:: Instructions to follow ::
An exact retyping of all lines below is the answer; pictures do not belong in it.

:: The data ::
________________
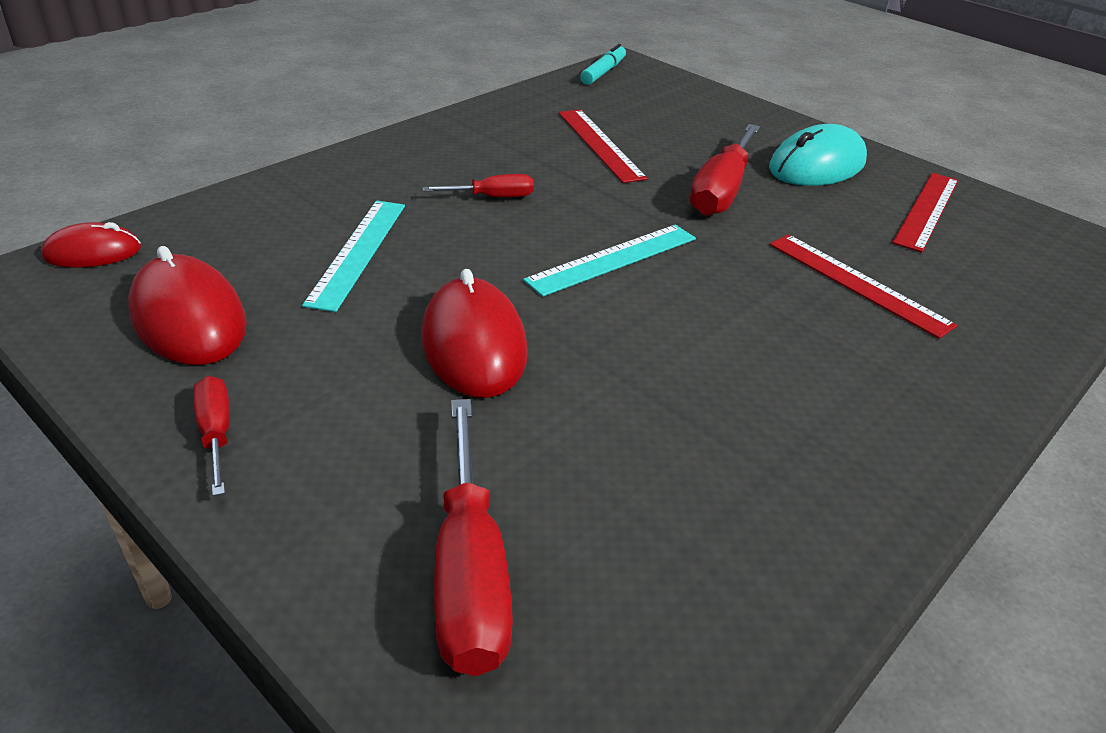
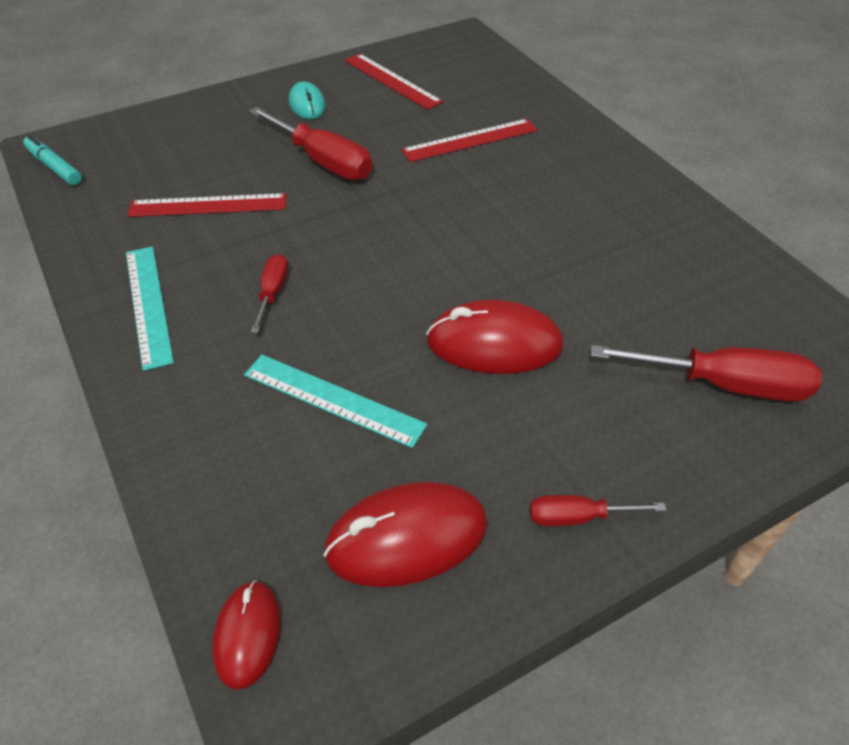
camera: 70 degrees left, 10 degrees up
(613, 259) = (401, 243): turquoise ruler -> turquoise ruler (148, 304)
(817, 165) = (307, 104): turquoise mouse -> turquoise mouse, size x0.59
________________
:: Task solution ::
camera: 70 degrees left, 10 degrees up
(613, 259) = (401, 243): turquoise ruler -> turquoise ruler (148, 304)
(817, 165) = (307, 104): turquoise mouse -> turquoise mouse, size x0.59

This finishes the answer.